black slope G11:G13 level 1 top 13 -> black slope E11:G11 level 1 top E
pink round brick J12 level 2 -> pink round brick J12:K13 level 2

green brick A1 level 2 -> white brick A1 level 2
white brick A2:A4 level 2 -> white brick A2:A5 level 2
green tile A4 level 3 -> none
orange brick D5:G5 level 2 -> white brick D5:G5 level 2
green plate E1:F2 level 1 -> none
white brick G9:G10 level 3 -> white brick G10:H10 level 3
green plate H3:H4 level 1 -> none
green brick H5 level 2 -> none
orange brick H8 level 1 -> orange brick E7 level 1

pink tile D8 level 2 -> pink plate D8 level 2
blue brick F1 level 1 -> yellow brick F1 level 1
---
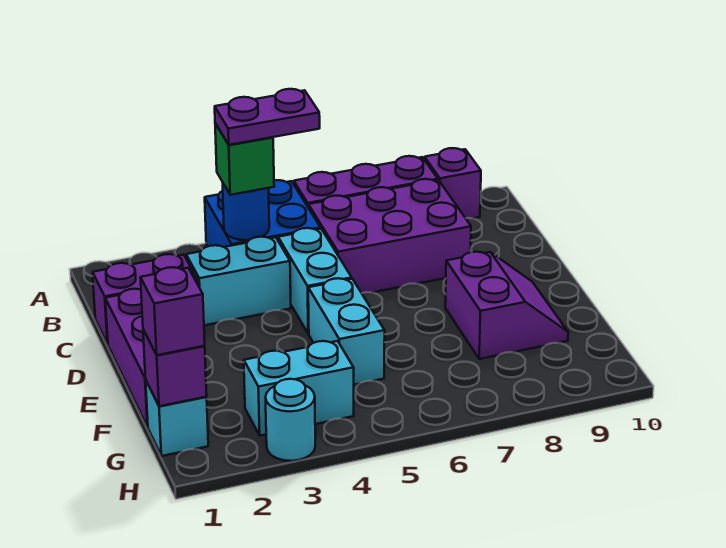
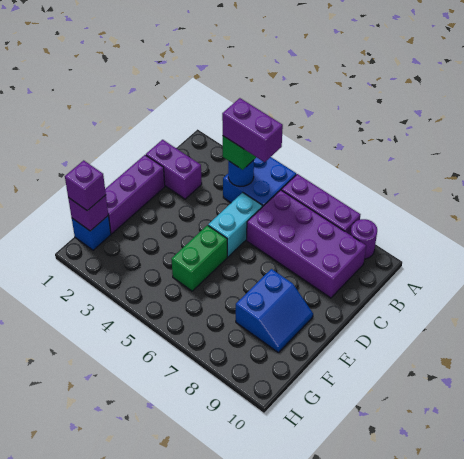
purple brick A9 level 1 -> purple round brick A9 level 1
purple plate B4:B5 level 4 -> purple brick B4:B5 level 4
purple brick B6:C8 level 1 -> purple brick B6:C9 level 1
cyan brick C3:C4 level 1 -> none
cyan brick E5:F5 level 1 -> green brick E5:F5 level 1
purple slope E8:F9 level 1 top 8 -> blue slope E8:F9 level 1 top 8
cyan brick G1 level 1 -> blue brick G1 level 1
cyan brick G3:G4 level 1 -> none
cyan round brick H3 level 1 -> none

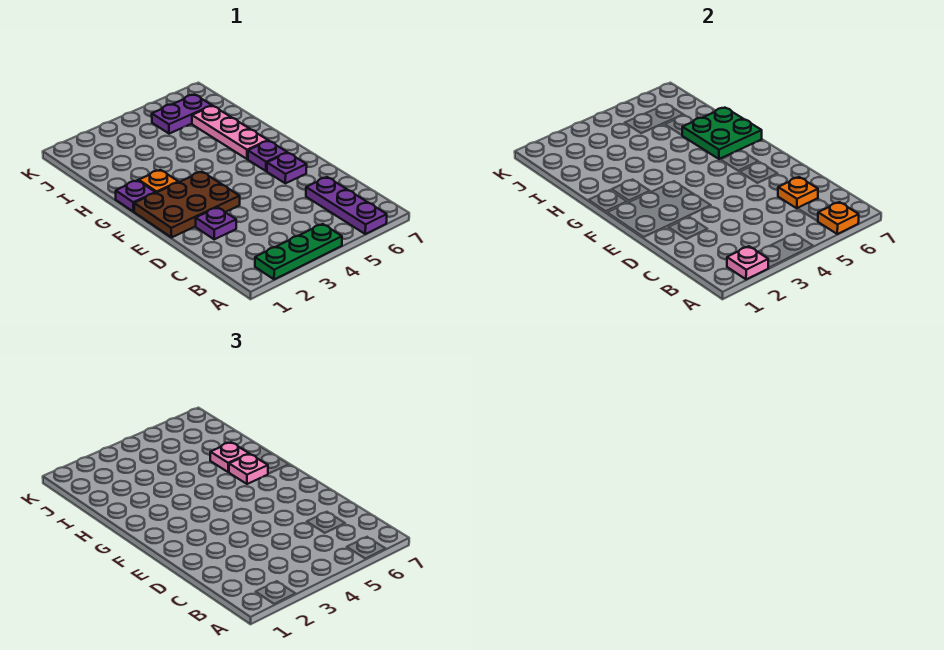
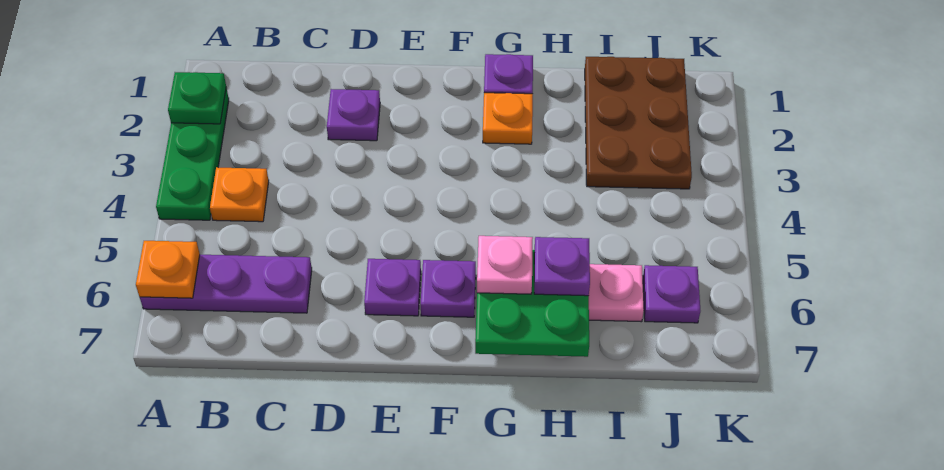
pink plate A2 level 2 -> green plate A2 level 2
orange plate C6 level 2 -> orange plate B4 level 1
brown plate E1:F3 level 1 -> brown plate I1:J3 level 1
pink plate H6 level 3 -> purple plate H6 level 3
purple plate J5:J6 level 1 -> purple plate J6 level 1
---
Reproduce exactly the section above that begins at the line containing "orange plate C6" and ends at the line containing "purple plate J5:J6", leaving out all other lines.

orange plate C6 level 2 -> orange plate B4 level 1
brown plate E1:F3 level 1 -> brown plate I1:J3 level 1
pink plate H6 level 3 -> purple plate H6 level 3
purple plate J5:J6 level 1 -> purple plate J6 level 1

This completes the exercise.